▶ [WHAT THIS TASK INVOLVES]: With the line containing "lapotuk (orange) (229 294) => nothing" as the start and the line containing "nubopizon (white) (379" as the end, transcribe that span of the entries below exactly, including both.

▶ [EXTRACTED RECORDS]:
○ ○ ○ ○ ○ ○ ○
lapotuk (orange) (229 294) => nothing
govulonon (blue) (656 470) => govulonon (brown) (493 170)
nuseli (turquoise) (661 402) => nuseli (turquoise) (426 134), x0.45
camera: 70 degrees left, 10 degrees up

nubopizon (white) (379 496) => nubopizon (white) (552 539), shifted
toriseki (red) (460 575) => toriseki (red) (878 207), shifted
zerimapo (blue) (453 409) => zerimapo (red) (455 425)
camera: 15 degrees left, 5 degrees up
○ ○ ○ ○ ○ ○ ○
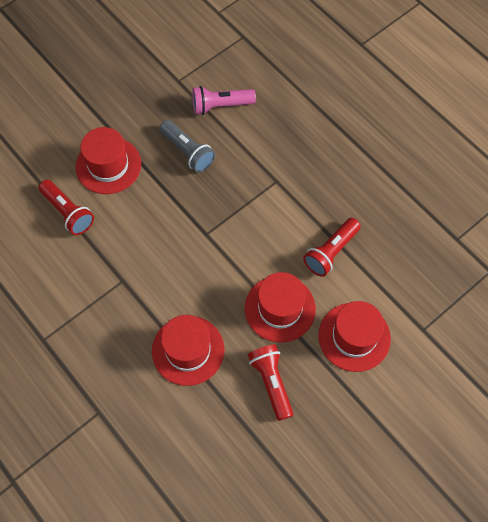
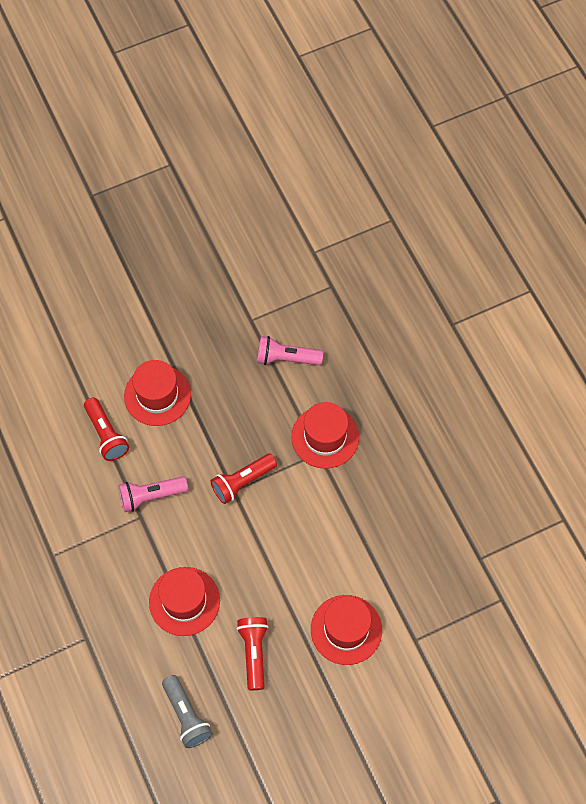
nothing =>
○ ○ ○ ○ ○ ○ ○
▶ [PROBLEM SOLUTION]:
lapotuk (orange) (229 294) => nothing
govulonon (blue) (656 470) => govulonon (brown) (493 170)
nuseli (turquoise) (661 402) => nuseli (turquoise) (426 134), x0.45
camera: 70 degrees left, 10 degrees up

nubopizon (white) (379 496) => nubopizon (white) (552 539), shifted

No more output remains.